[EXERCISE PROMPT]
Please state how many lines of the records hold the string "tambor", giving nothing but the number.

Stored items
* * * *

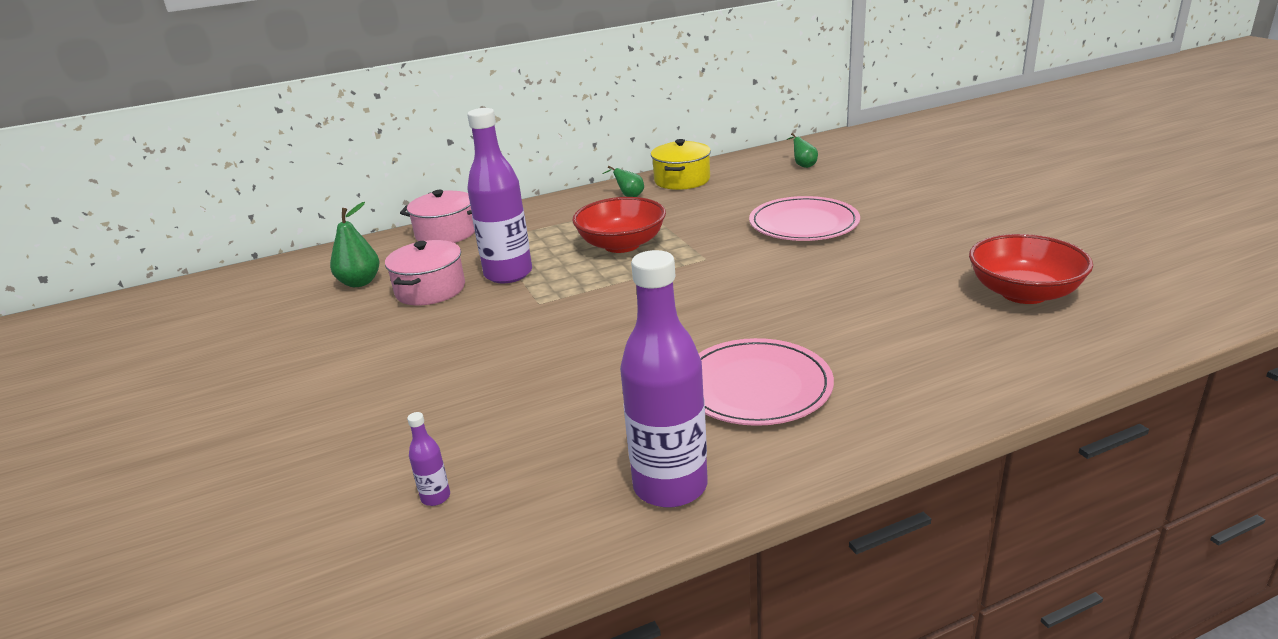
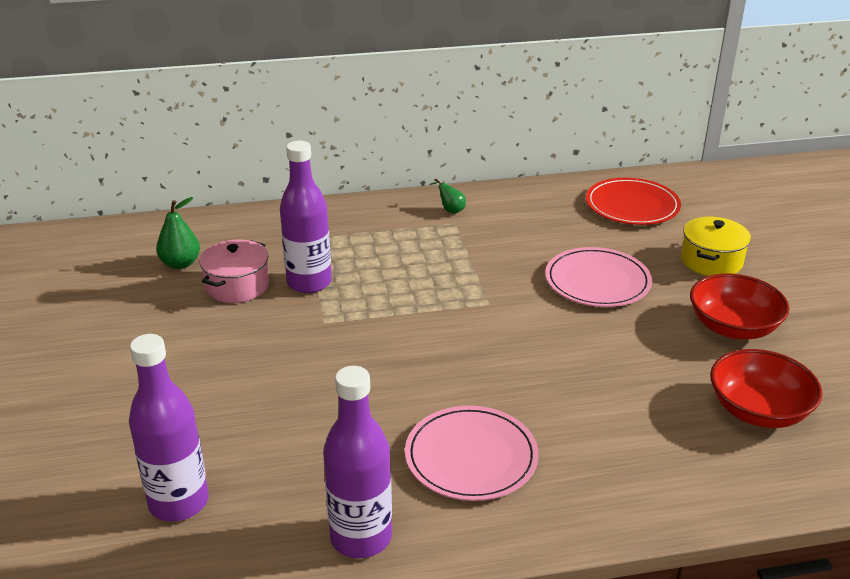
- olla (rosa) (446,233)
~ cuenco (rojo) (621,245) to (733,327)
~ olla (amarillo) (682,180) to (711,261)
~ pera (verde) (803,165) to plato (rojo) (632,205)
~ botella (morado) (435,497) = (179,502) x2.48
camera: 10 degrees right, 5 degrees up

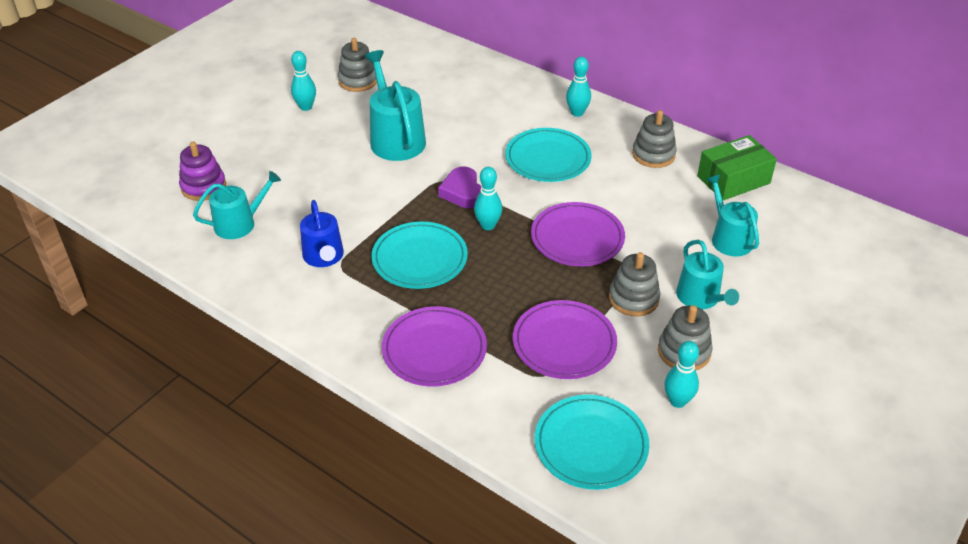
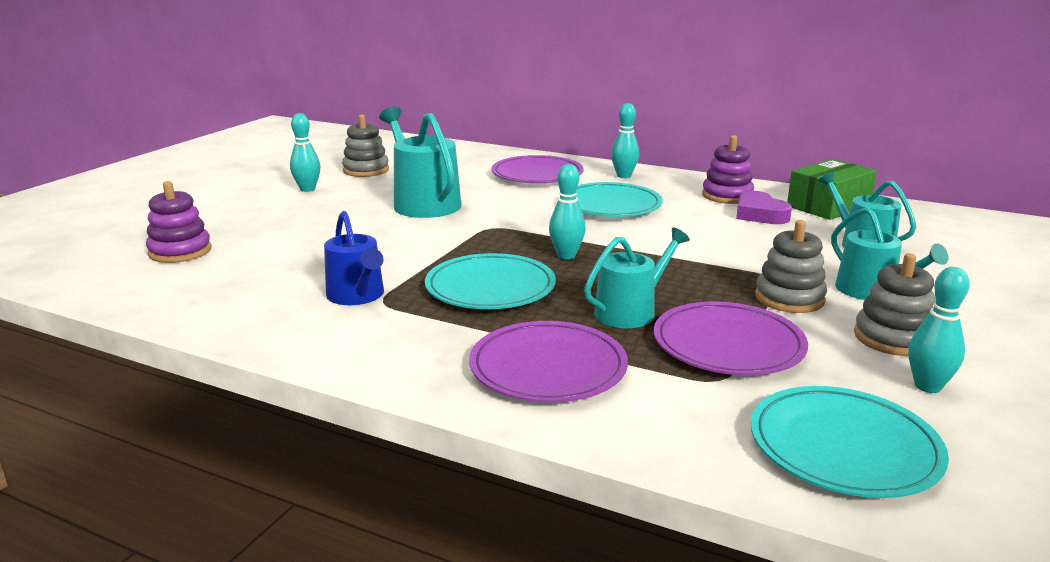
~ regadera (turquesa) (240,223) to (630,311)
~ corazón (morado) (462,192) to (759,214)
~ plato (morado) (577,238) to (537,175)
~ juguete apilable (gris) (653,154) to juguete apilable (morado) (727,196)
camera: 10 degrees left, 20 degrees down

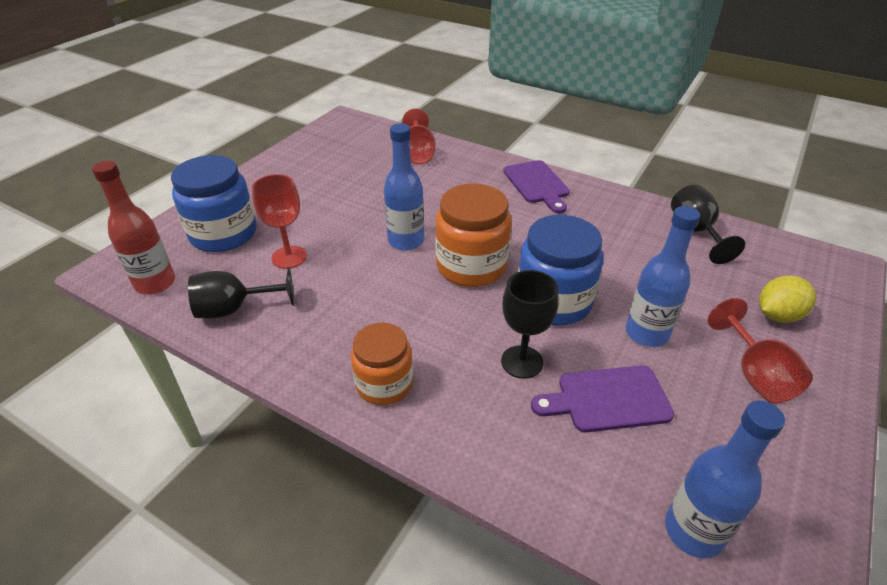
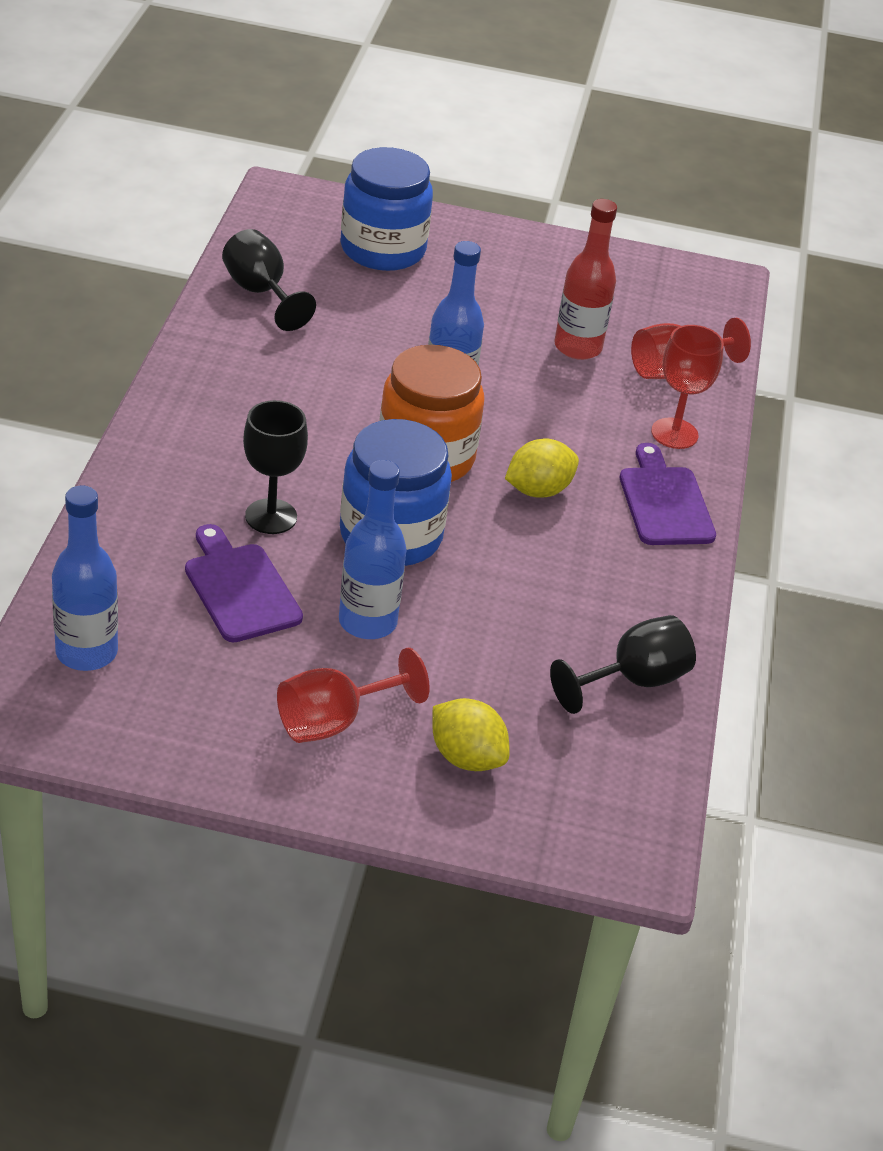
- tarro (naranja) (384,384)
+ limón (amarillo) (538,490)
~ botella (rojo) (155,283) to (577,347)
~ copa (rojo) (289,257) to (674,433)
~ tabla de cortar (morado) (537,184) = (664,502) 120 degrees clockwise
camera: 65 degrees right, 0 degrees up

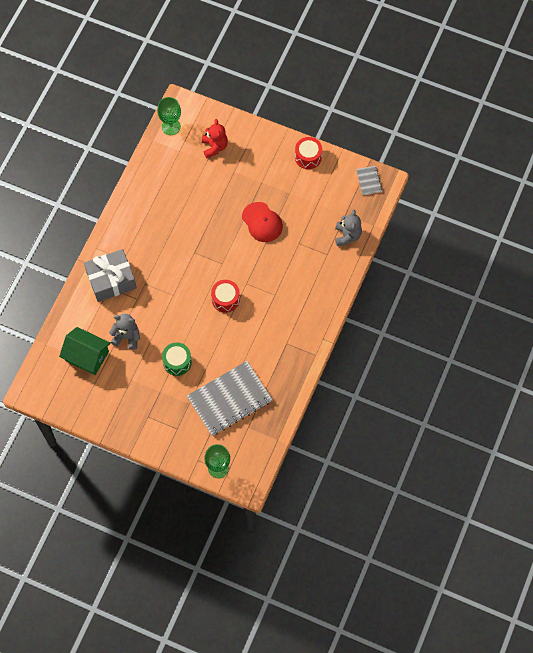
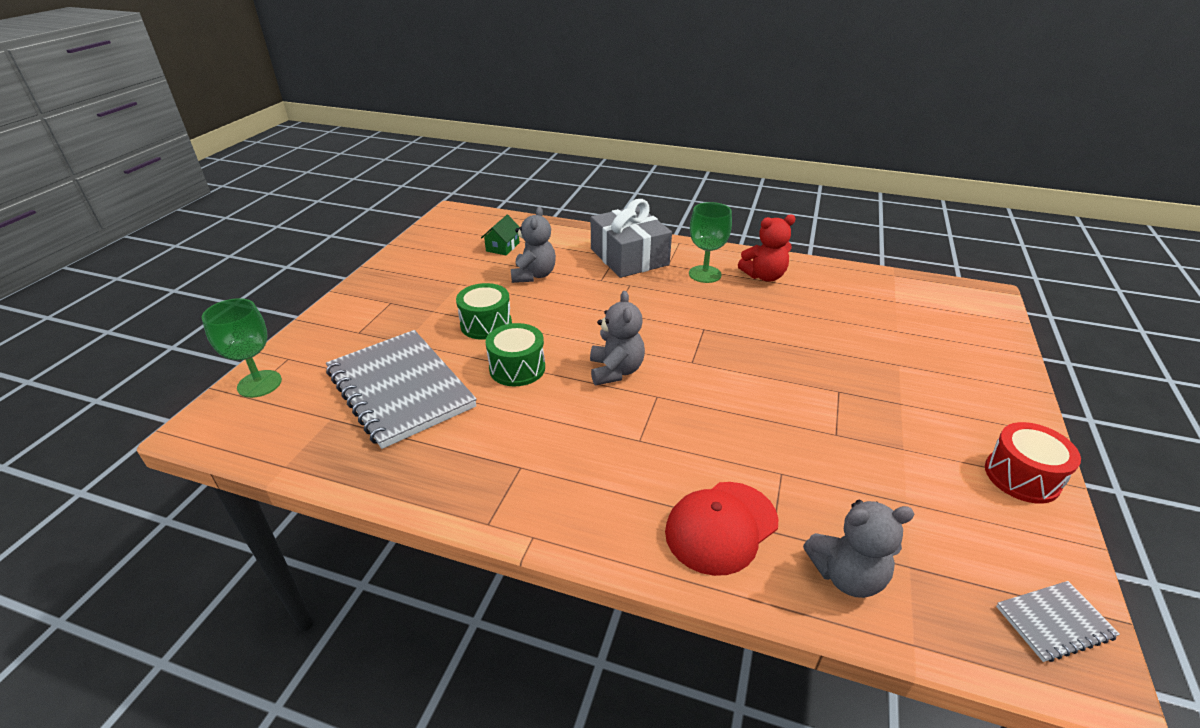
+ tambor (verde) (517,368)
~ copa (verde) (171,127) to (705,274)
~ osito (rojo) (214,147) to (764,276)
~ gorra (rojo) (262,222) to (721,527)
~ tambor (rojo) (225,299) to osito (gris) (616,371)
~ casa (verde) (87,356) = (502,247) x0.55
camera: 85 degrees right, 30 degrees down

* * * *

[SOLUTION TO THIS EXERCISE]
2